┌──

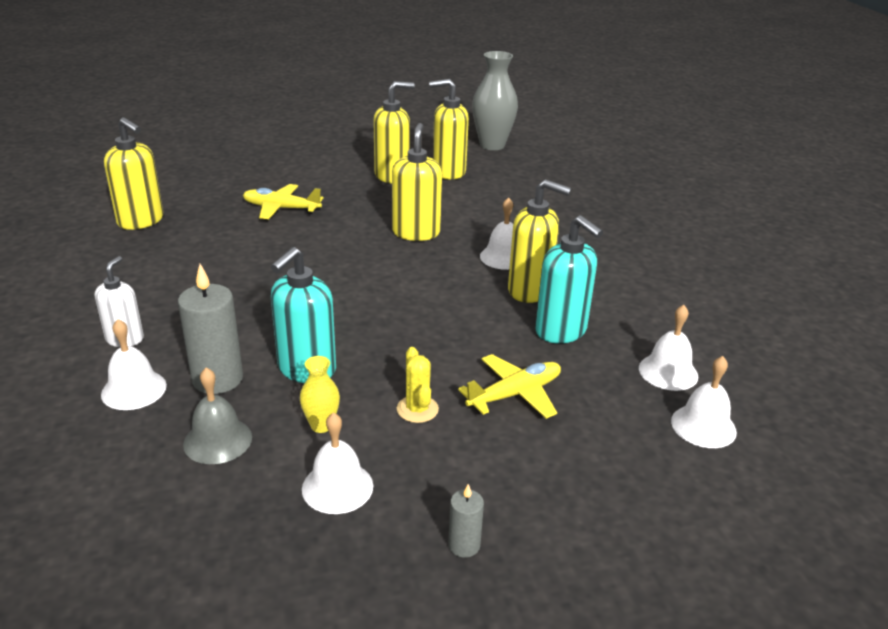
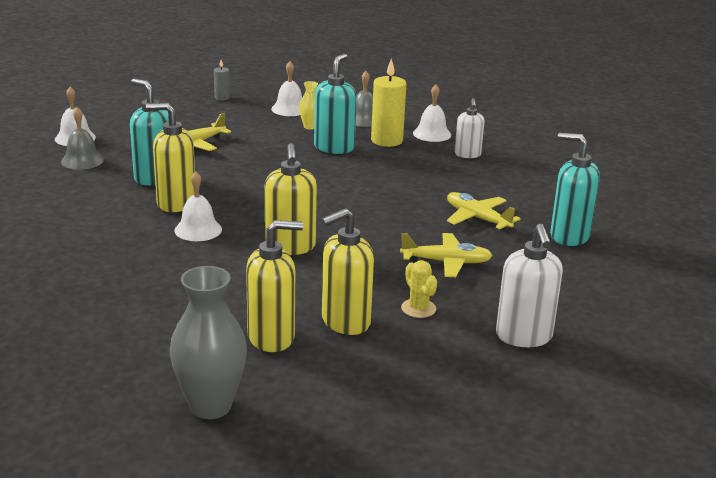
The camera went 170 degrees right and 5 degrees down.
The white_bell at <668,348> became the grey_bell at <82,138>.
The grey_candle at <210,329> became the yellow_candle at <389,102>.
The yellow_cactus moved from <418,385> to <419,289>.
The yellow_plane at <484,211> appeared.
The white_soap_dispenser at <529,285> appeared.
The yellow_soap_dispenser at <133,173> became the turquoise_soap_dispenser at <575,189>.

└──
┌──

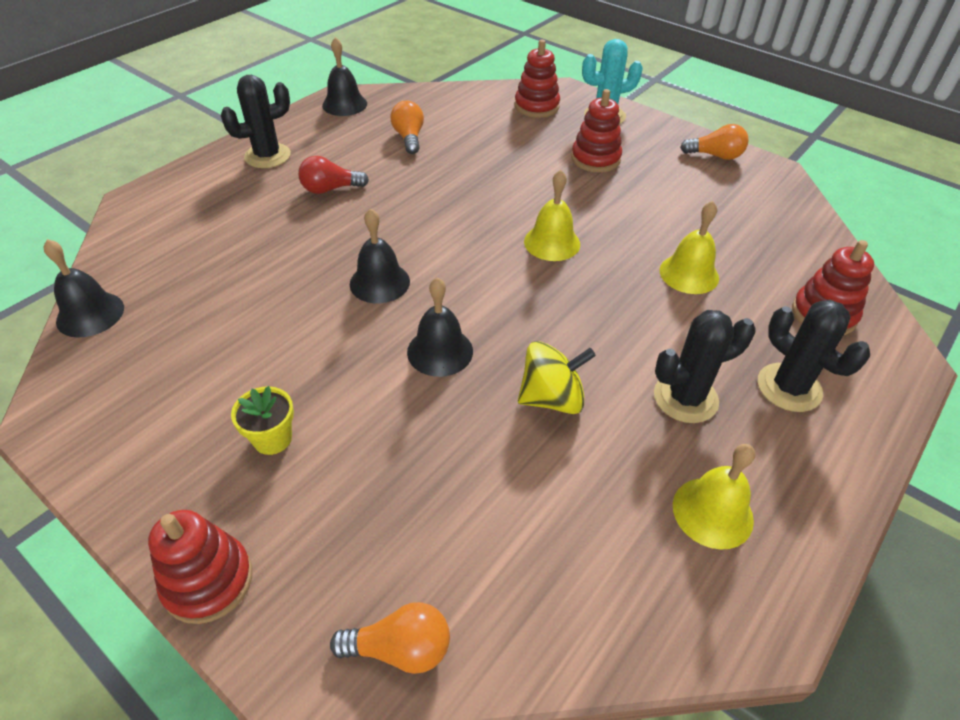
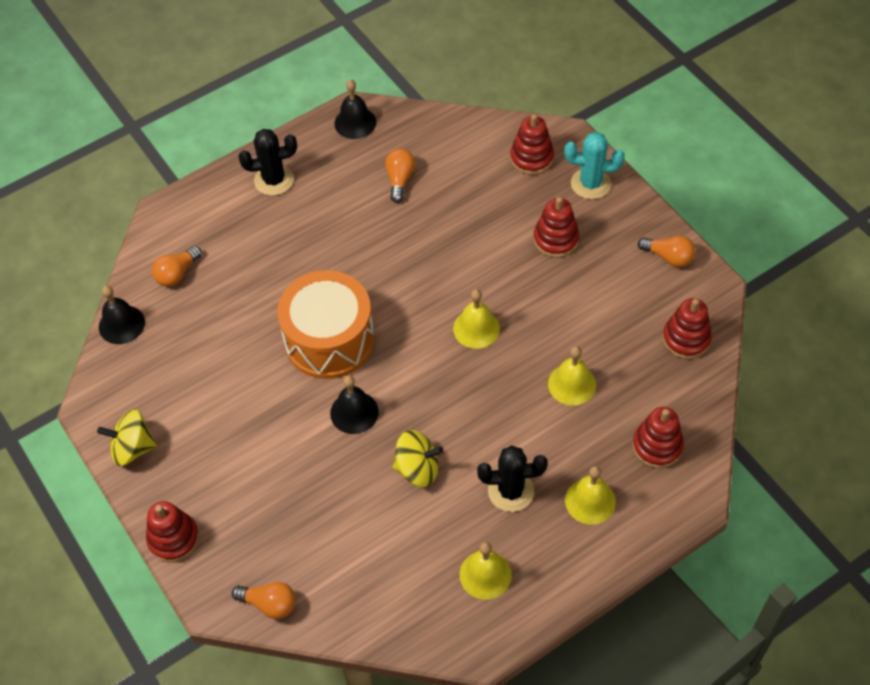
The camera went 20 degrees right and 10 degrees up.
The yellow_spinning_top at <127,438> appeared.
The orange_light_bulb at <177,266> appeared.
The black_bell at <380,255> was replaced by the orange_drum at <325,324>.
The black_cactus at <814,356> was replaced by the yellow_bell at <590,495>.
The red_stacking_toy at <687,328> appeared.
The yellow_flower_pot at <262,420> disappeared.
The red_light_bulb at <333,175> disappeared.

└──

◆ **Work required**: Using the data above, transcribe the lines that run from the line with "The orange_light_bulb at <177,266> appeared." to the line with "The red_light_bulb at <333,175> disappeared.", both ends kept, and output nothing else.

◆ **Problem solution**:
The orange_light_bulb at <177,266> appeared.
The black_bell at <380,255> was replaced by the orange_drum at <325,324>.
The black_cactus at <814,356> was replaced by the yellow_bell at <590,495>.
The red_stacking_toy at <687,328> appeared.
The yellow_flower_pot at <262,420> disappeared.
The red_light_bulb at <333,175> disappeared.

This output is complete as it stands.